* **Problem details**:
All entries below must be retyped exactly, though pictures are to be skipped.

□ □ □ □

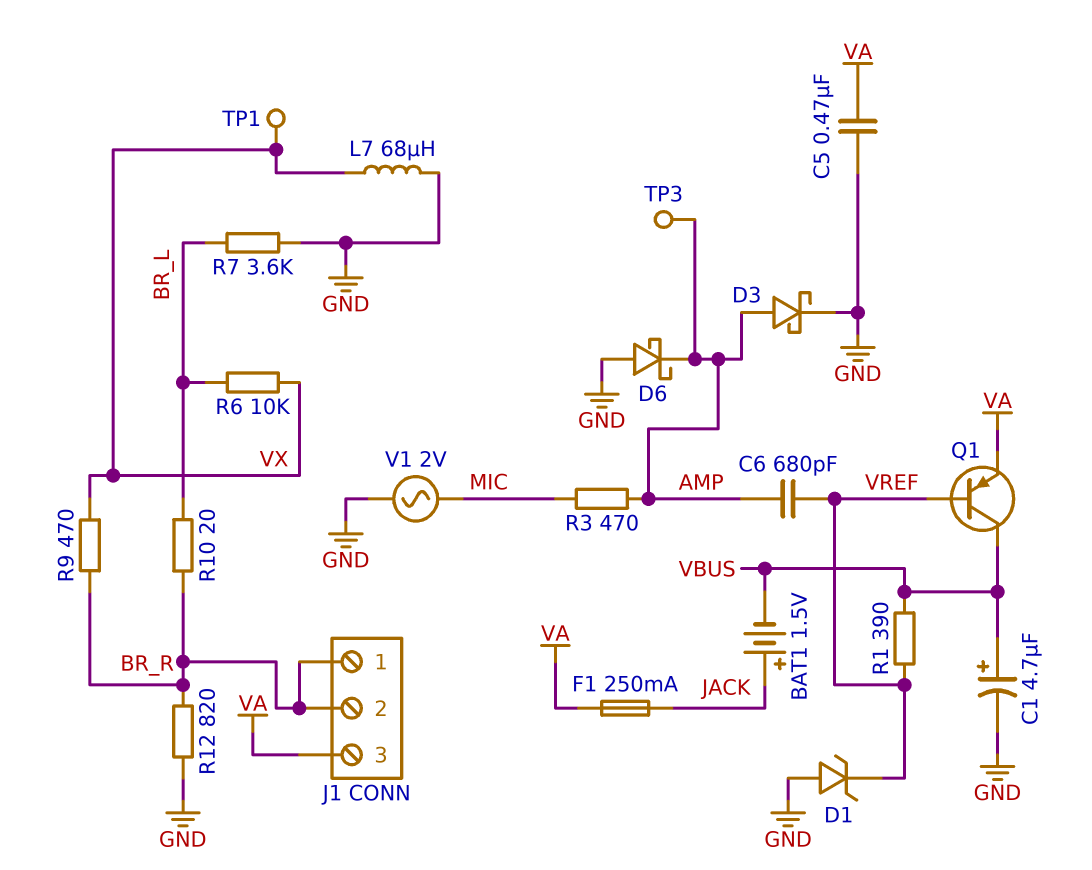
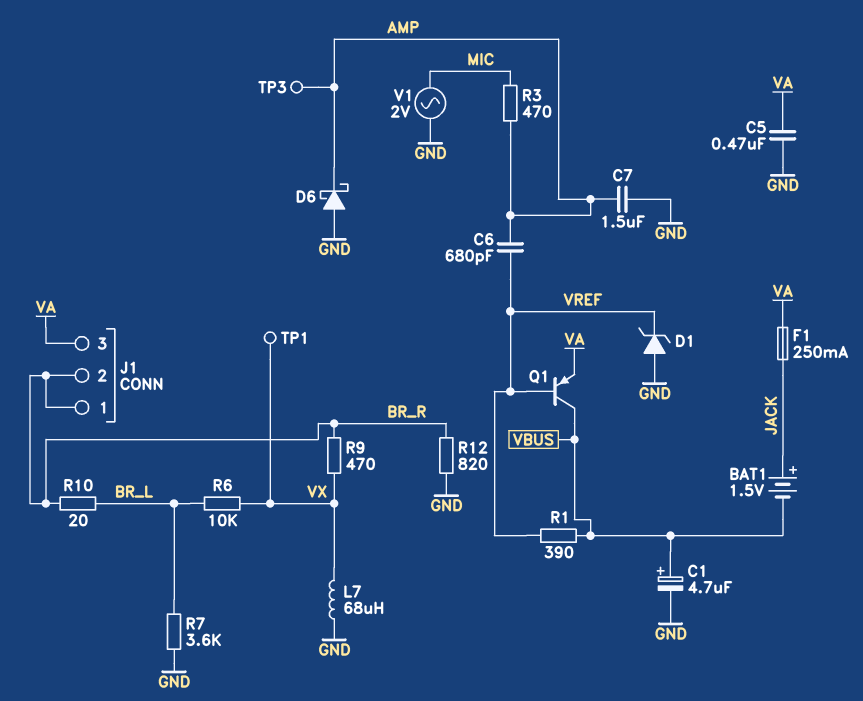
C7: none -> 1.5uF (AMP, GND)
D3: schottky (A AMP, K GND) -> none

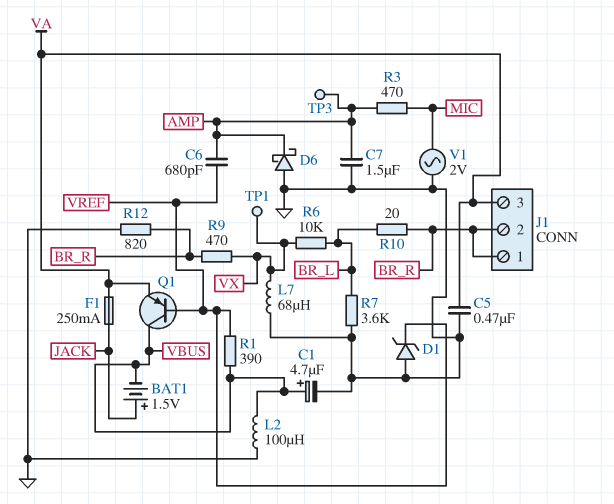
L2: none -> 100uH (GND, VBUS)

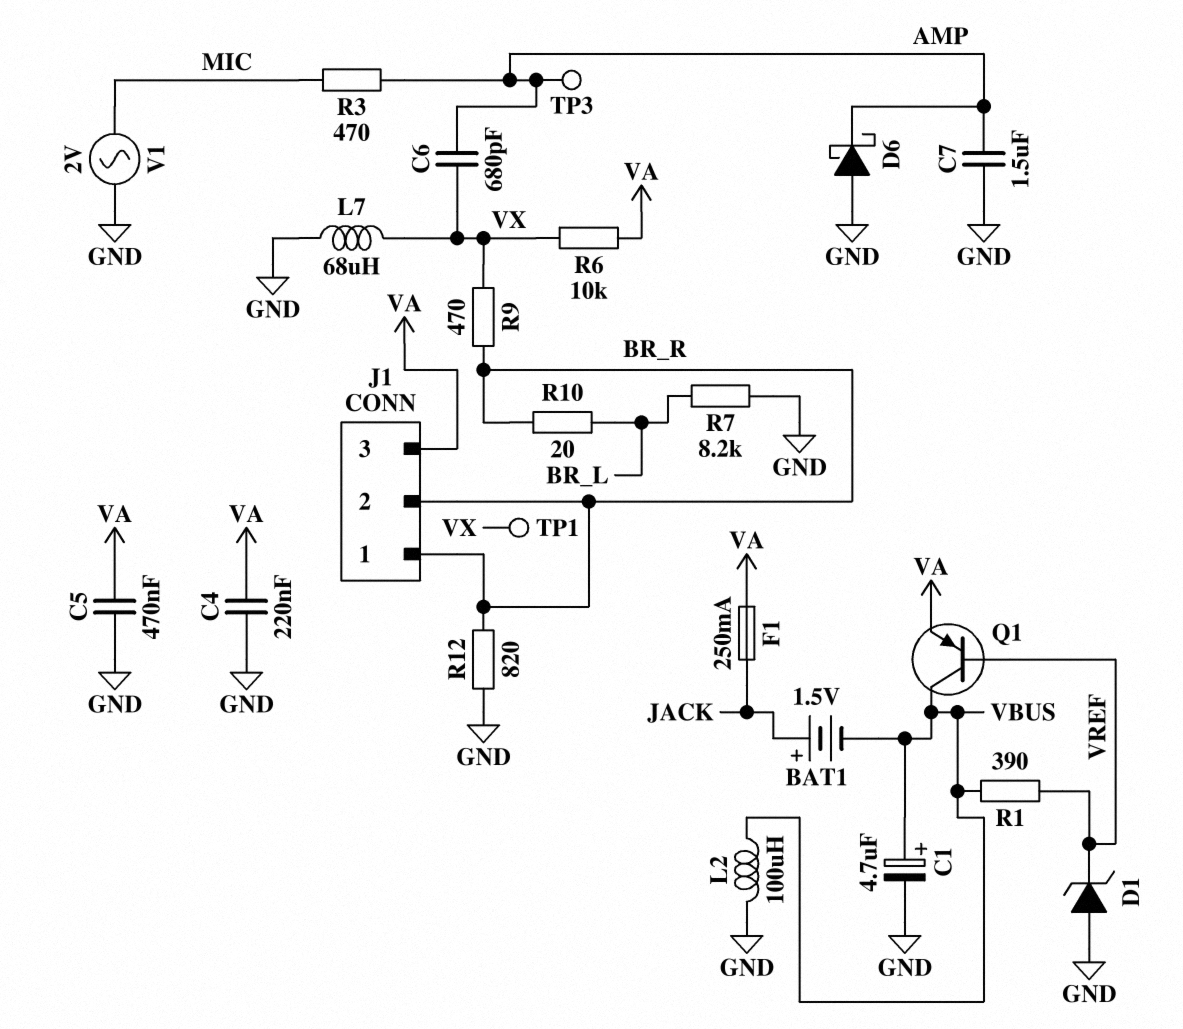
C4: none -> 220nF (GND, VA)
C6: 680pF (AMP, VREF) -> 680pF (AMP, VX)
R6: 10k (BR_L, VX) -> 10k (VA, VX)
R7: 3.6k (BR_L, GND) -> 8.2k (BR_L, GND)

□ □ □ □

* **Response area**:
C7: none -> 1.5uF (AMP, GND)
D3: schottky (A AMP, K GND) -> none

L2: none -> 100uH (GND, VBUS)

C4: none -> 220nF (GND, VA)
C6: 680pF (AMP, VREF) -> 680pF (AMP, VX)
R6: 10k (BR_L, VX) -> 10k (VA, VX)
R7: 3.6k (BR_L, GND) -> 8.2k (BR_L, GND)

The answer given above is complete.